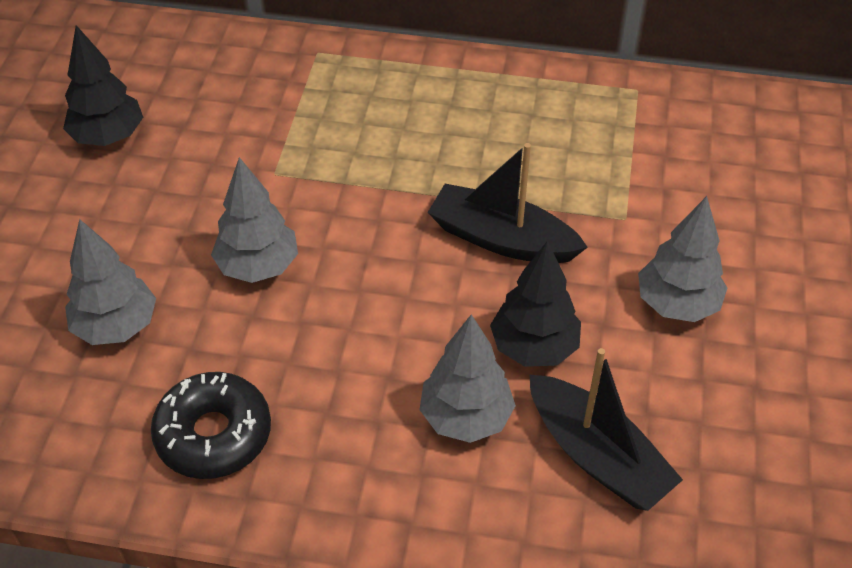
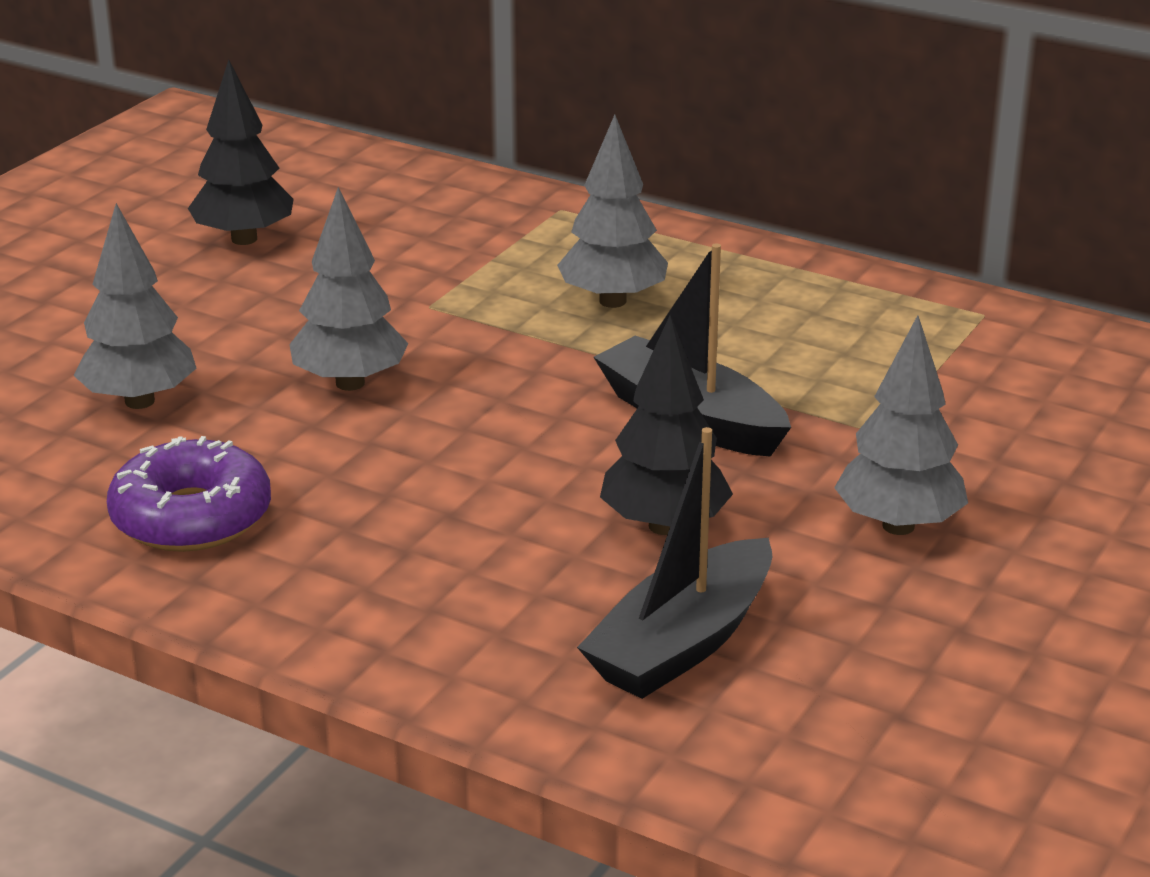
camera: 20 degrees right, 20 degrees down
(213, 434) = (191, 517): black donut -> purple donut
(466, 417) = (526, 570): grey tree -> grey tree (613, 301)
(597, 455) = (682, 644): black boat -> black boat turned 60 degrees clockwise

- _WHAT YOU WILL DO_:
Only the pictures are to be left out; all other material is to be output exactly.

- _SOLUTION BELOW_:
camera: 20 degrees right, 20 degrees down
(213, 434) = (191, 517): black donut -> purple donut
(466, 417) = (526, 570): grey tree -> grey tree (613, 301)
(597, 455) = (682, 644): black boat -> black boat turned 60 degrees clockwise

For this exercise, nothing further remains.